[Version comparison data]
--- START ---
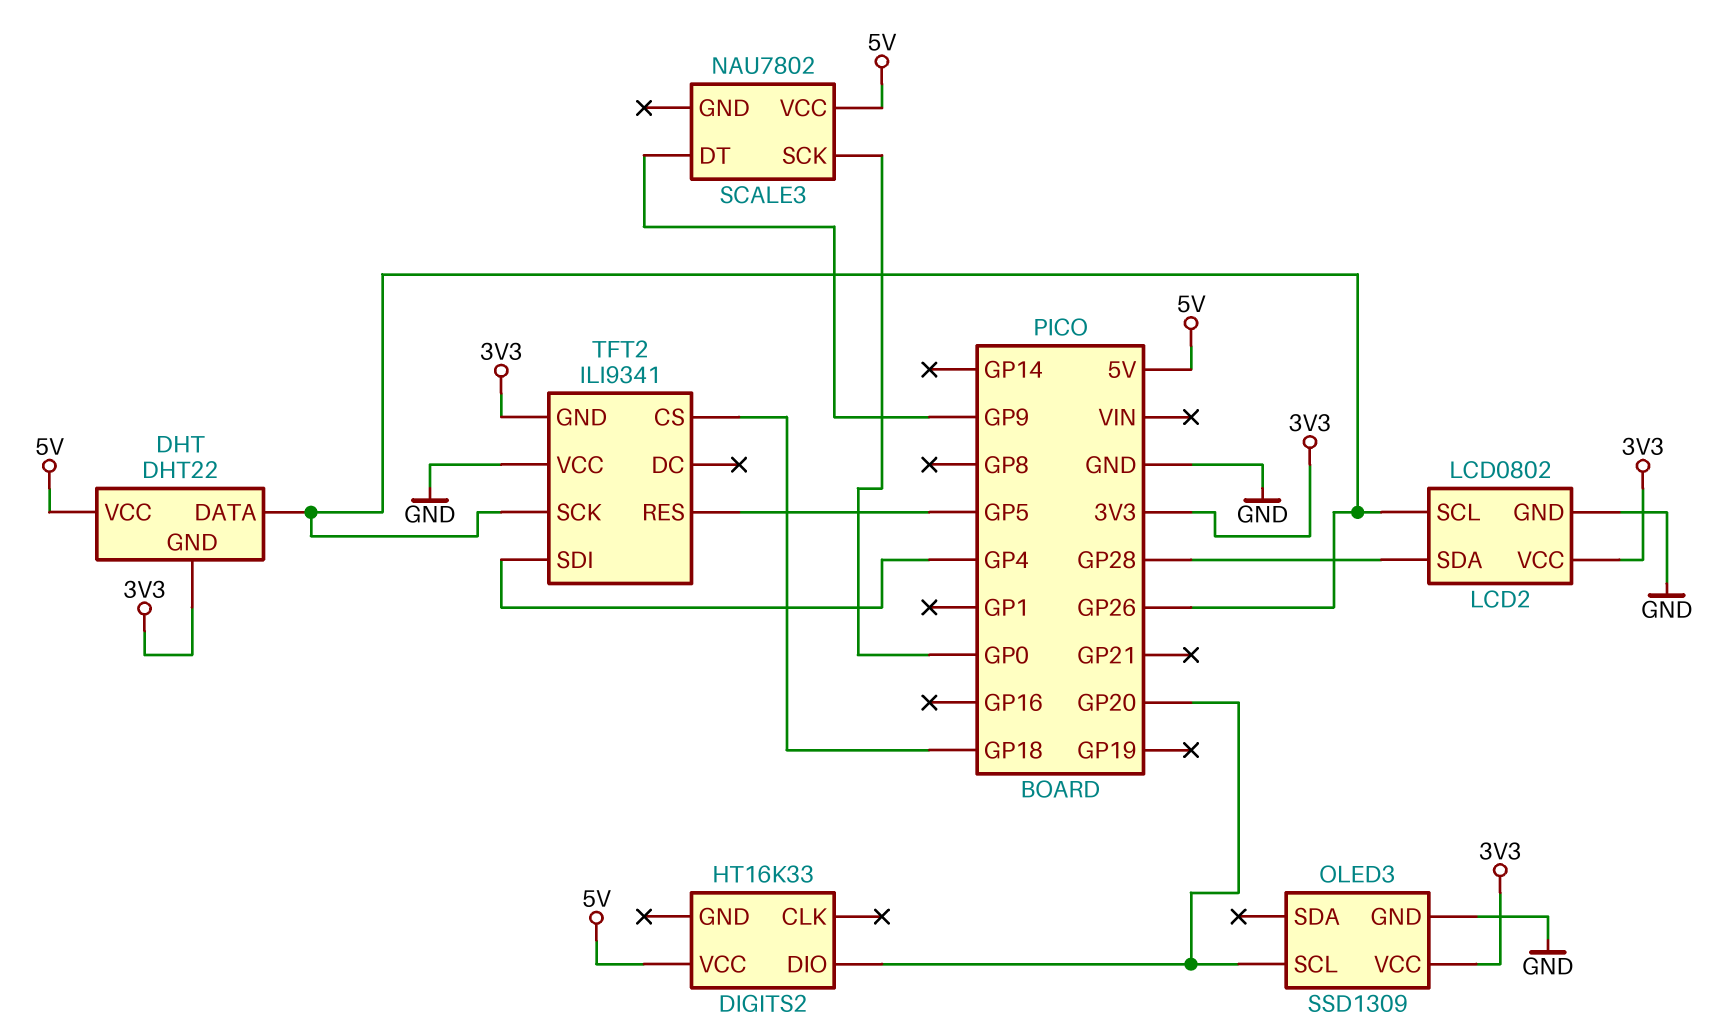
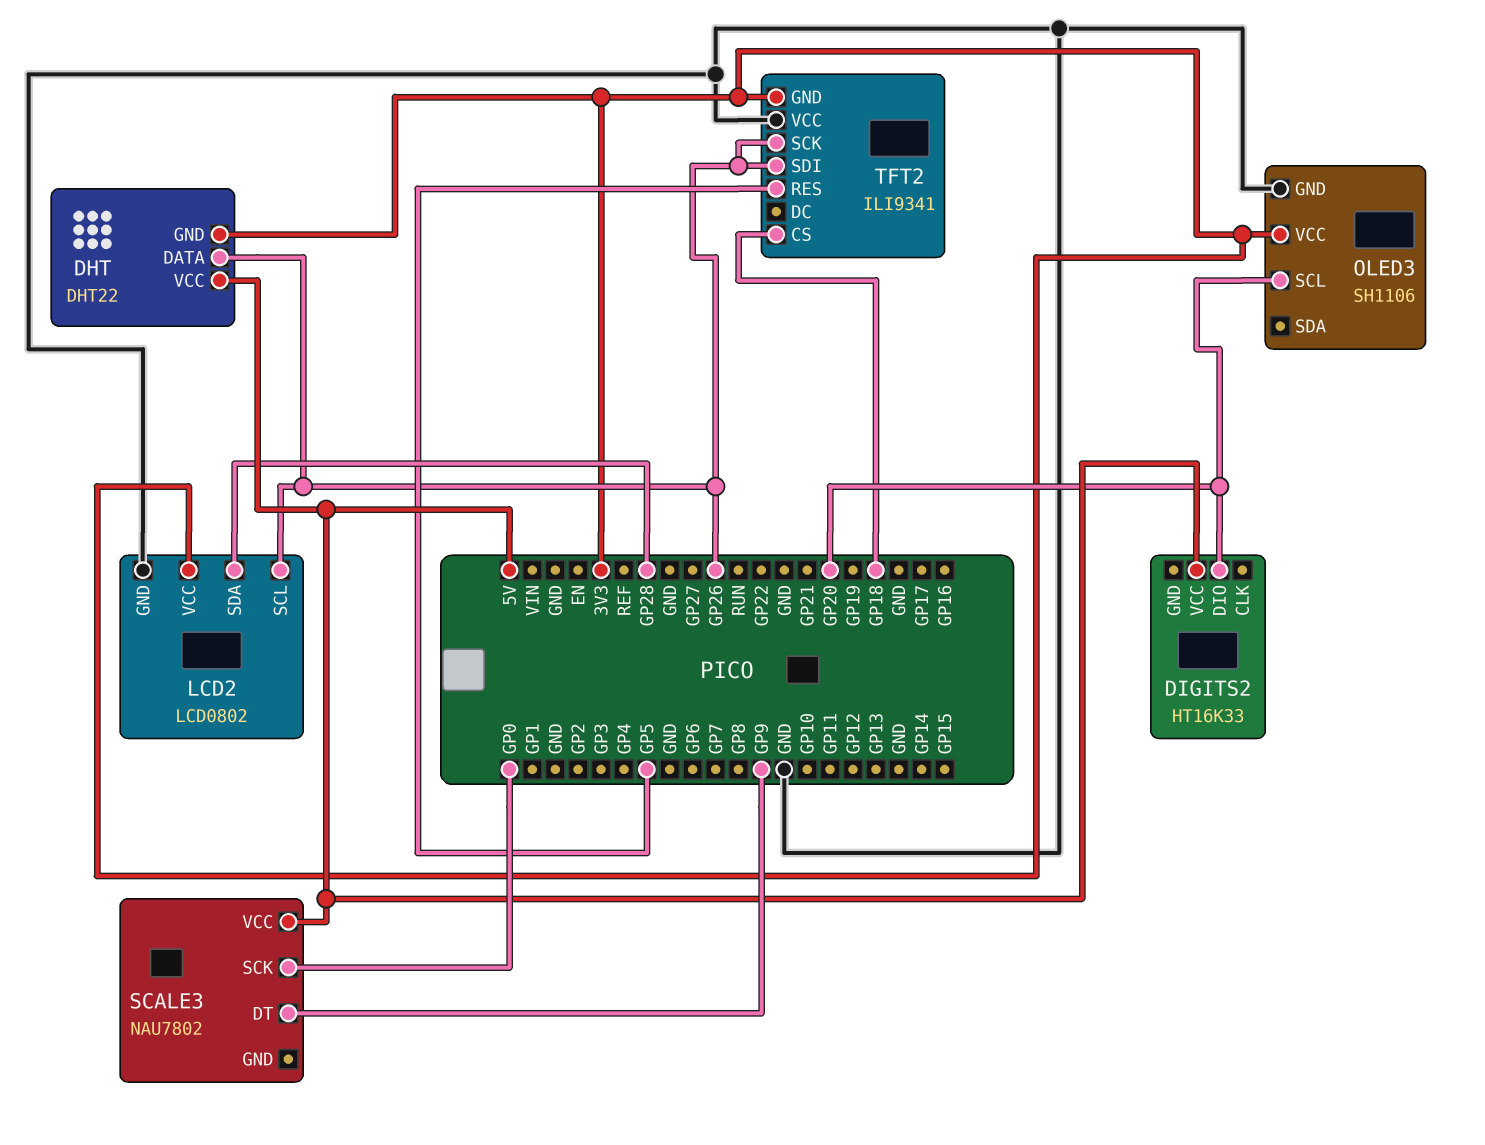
OLED3: SSD1309 -> SH1106
TFT2 pin SDI: GP4 -> GP26

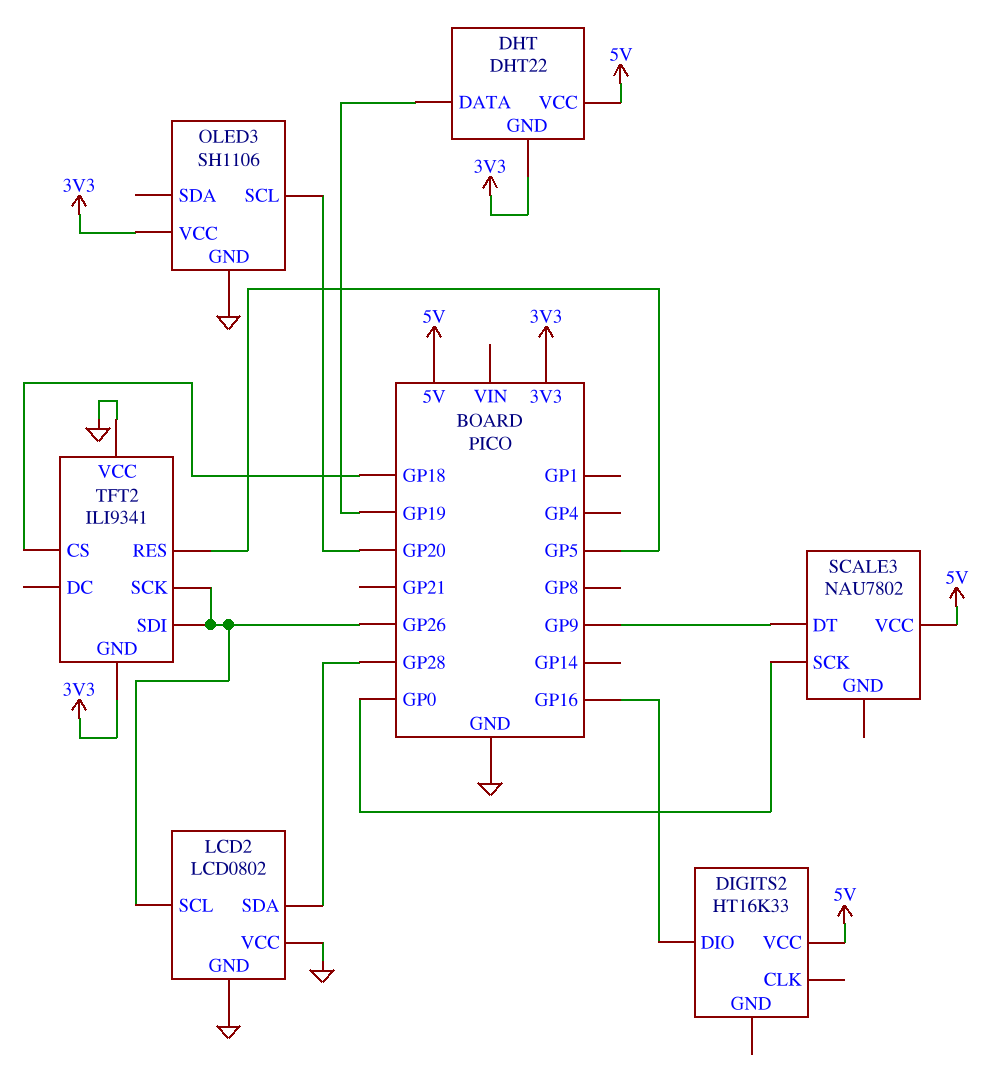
DHT pin DATA: GP26 -> GP19
DIGITS2 pin DIO: GP20 -> GP16
LCD2 pin VCC: 3V3 -> GND

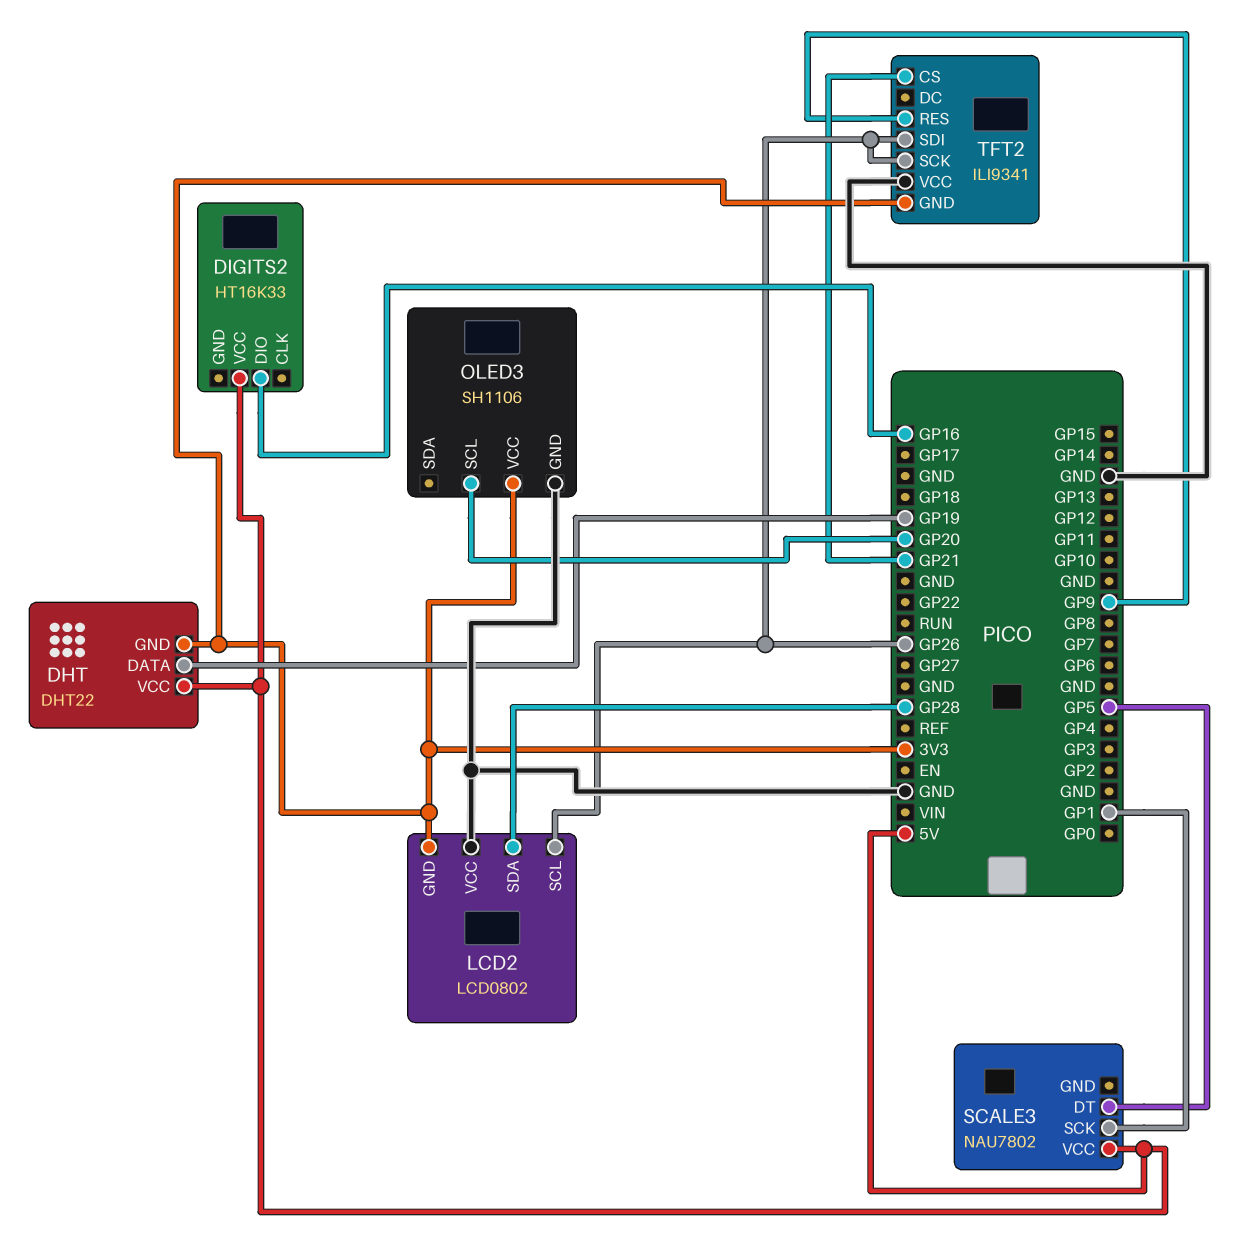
LCD2 pin GND: GND -> 3V3
SCALE3 pin DT: GP9 -> GP5
SCALE3 pin SCK: GP0 -> GP1
TFT2 pin CS: GP18 -> GP21
TFT2 pin RES: GP5 -> GP9

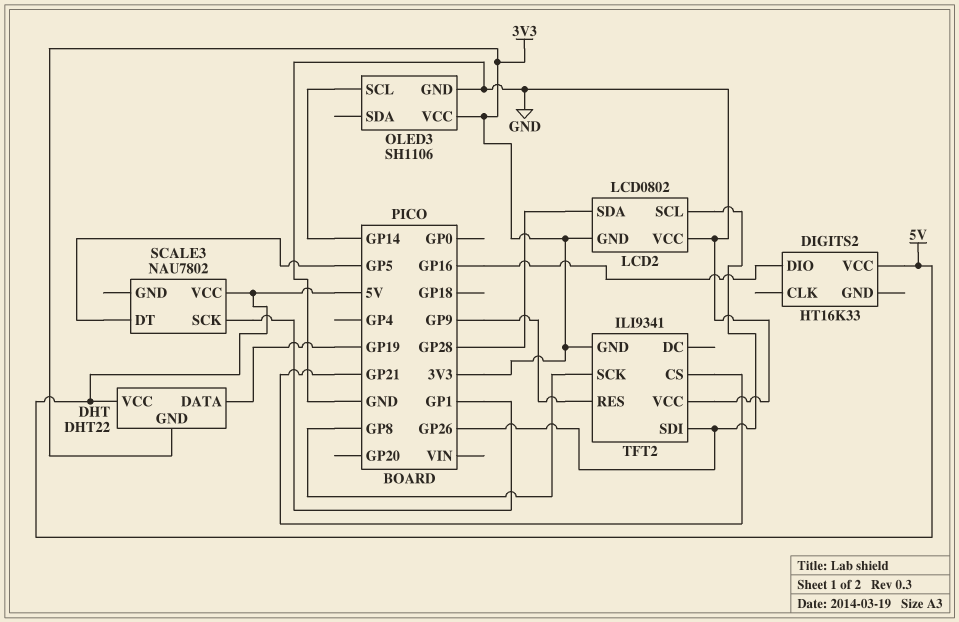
OLED3 pin SCL: GP20 -> GP14
TFT2 pin SCK: GP26 -> GP8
--- END ---
— Activity —
Reproduce all of the entries above word for word, but leave out their pictures.

— Expected output —
OLED3: SSD1309 -> SH1106
TFT2 pin SDI: GP4 -> GP26

DHT pin DATA: GP26 -> GP19
DIGITS2 pin DIO: GP20 -> GP16
LCD2 pin VCC: 3V3 -> GND

LCD2 pin GND: GND -> 3V3
SCALE3 pin DT: GP9 -> GP5
SCALE3 pin SCK: GP0 -> GP1
TFT2 pin CS: GP18 -> GP21
TFT2 pin RES: GP5 -> GP9

OLED3 pin SCL: GP20 -> GP14
TFT2 pin SCK: GP26 -> GP8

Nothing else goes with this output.